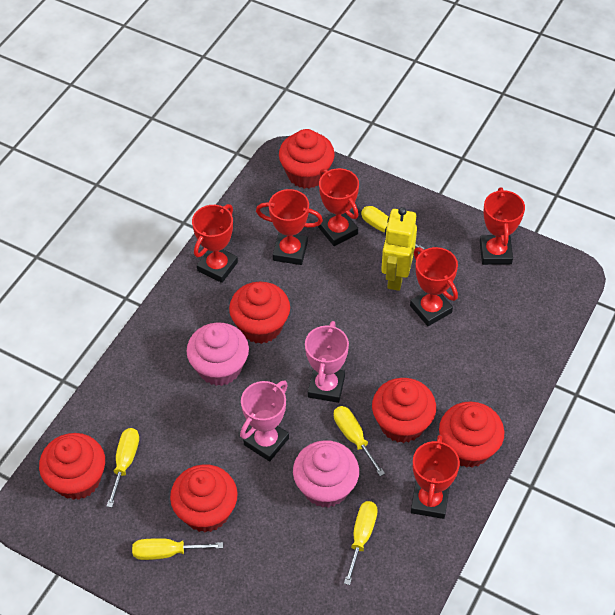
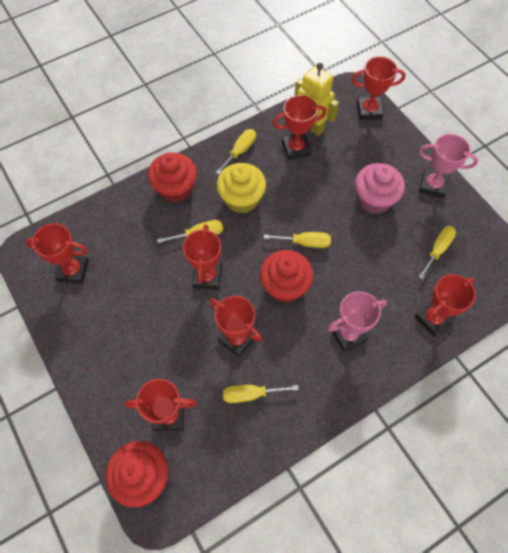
pink cupcake: 2 -> 1
red cupcake: 6 -> 3
red trophy: 6 -> 7
yellow cupcake: 0 -> 1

Problem requirements
Your answer should copy the listing word for word, with no pictures in it.

Solved exercise
pink cupcake: 2 -> 1
red cupcake: 6 -> 3
red trophy: 6 -> 7
yellow cupcake: 0 -> 1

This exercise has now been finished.